◆ Task instructions
Every entry below must be repeated exactly; skip the pictures.

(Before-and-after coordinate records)
----------------

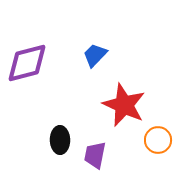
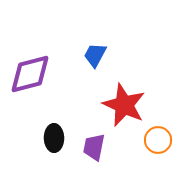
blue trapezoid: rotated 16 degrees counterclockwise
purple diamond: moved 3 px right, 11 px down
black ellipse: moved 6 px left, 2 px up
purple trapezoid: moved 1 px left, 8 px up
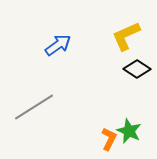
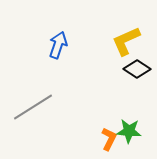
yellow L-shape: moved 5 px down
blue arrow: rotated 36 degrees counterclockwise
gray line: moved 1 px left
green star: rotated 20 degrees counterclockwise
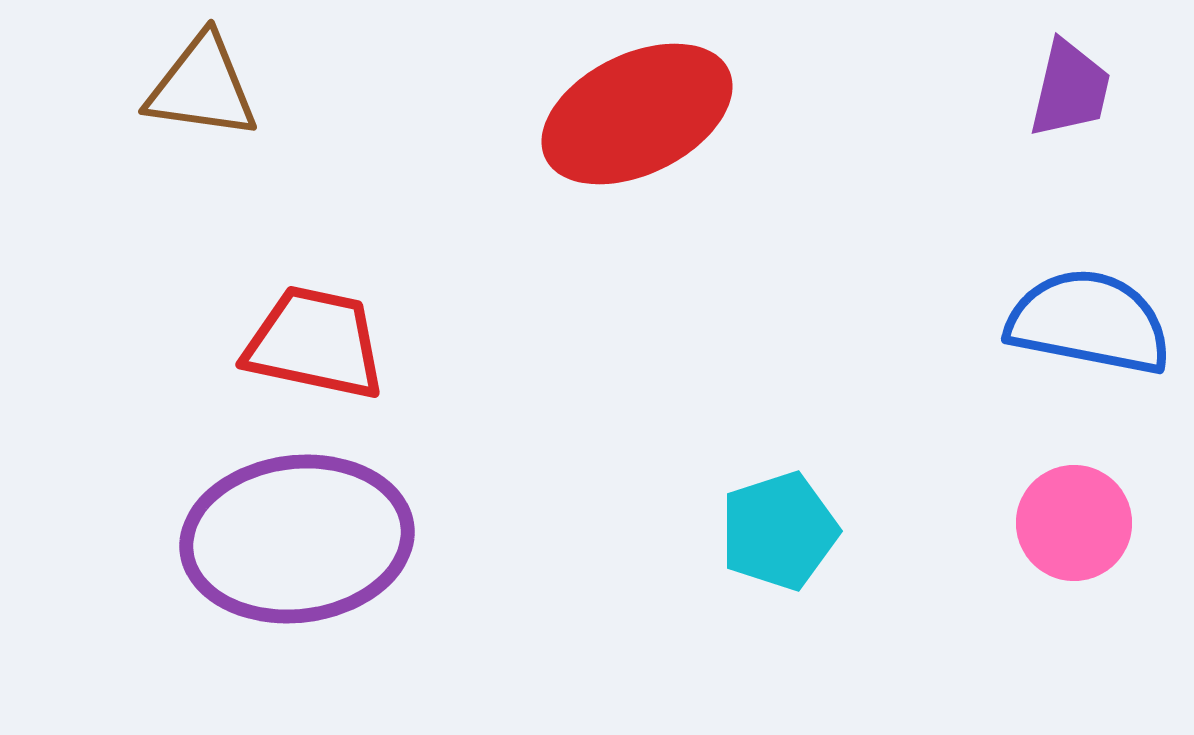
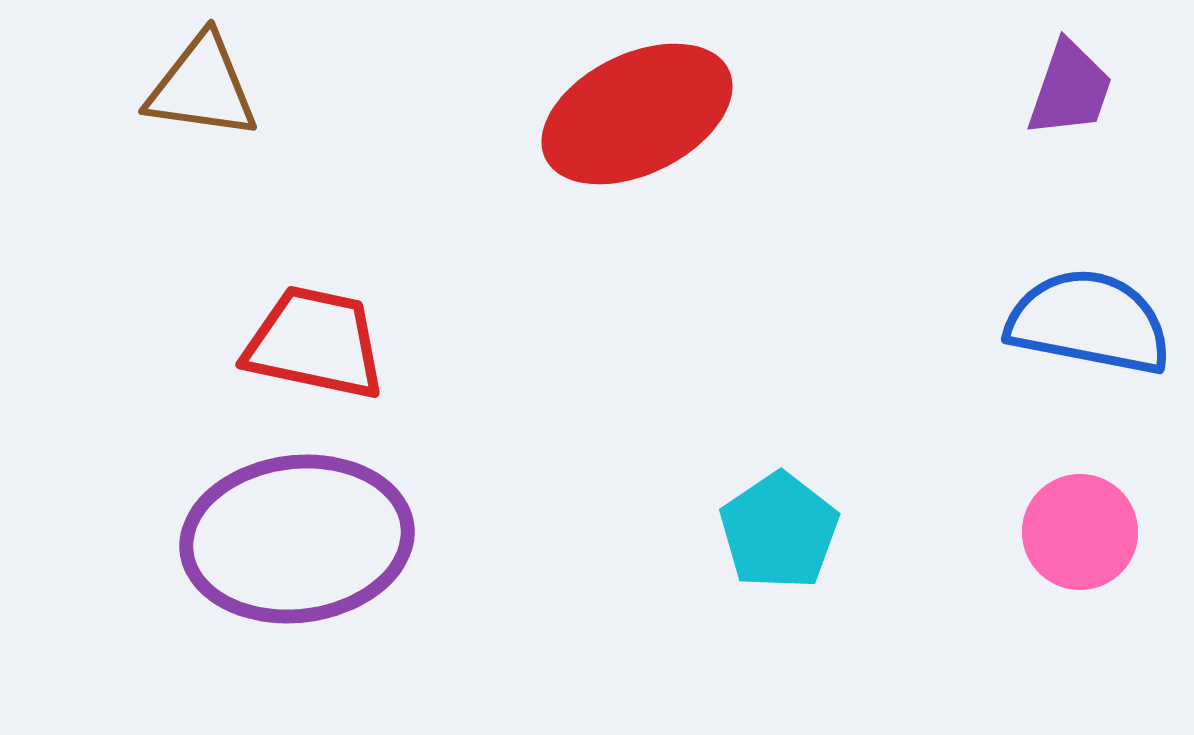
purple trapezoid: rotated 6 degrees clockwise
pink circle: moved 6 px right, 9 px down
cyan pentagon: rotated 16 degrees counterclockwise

----------------

◆ Answer section
blue trapezoid: rotated 16 degrees counterclockwise
purple diamond: moved 3 px right, 11 px down
black ellipse: moved 6 px left, 2 px up
purple trapezoid: moved 1 px left, 8 px up
yellow L-shape: moved 5 px down
blue arrow: rotated 36 degrees counterclockwise
gray line: moved 1 px left
green star: rotated 20 degrees counterclockwise
purple trapezoid: rotated 6 degrees clockwise
pink circle: moved 6 px right, 9 px down
cyan pentagon: rotated 16 degrees counterclockwise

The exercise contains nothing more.